++++ Input records ++++

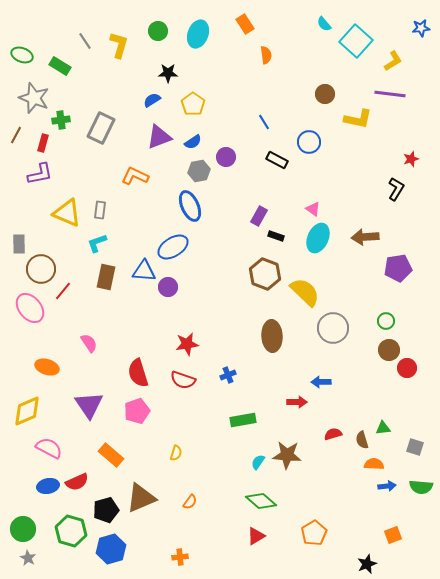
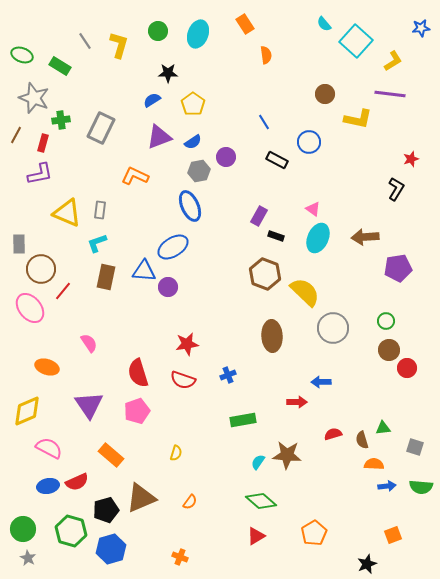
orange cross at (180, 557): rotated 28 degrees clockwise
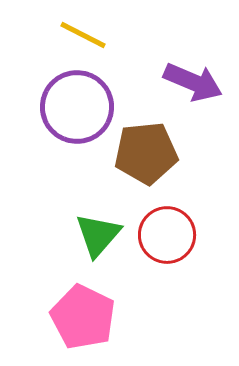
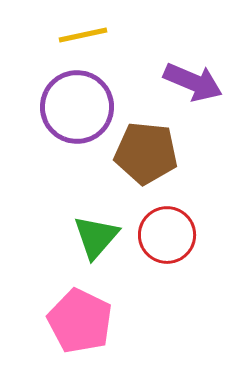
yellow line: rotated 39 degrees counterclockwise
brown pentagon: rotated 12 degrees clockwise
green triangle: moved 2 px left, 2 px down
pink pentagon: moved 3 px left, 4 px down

++++

- [Aim of the task]:
Please transcribe every entry exactly as written, leaving the pictures out.

- [Task response]:
orange cross at (180, 557): rotated 28 degrees clockwise
yellow line: rotated 39 degrees counterclockwise
brown pentagon: rotated 12 degrees clockwise
green triangle: moved 2 px left, 2 px down
pink pentagon: moved 3 px left, 4 px down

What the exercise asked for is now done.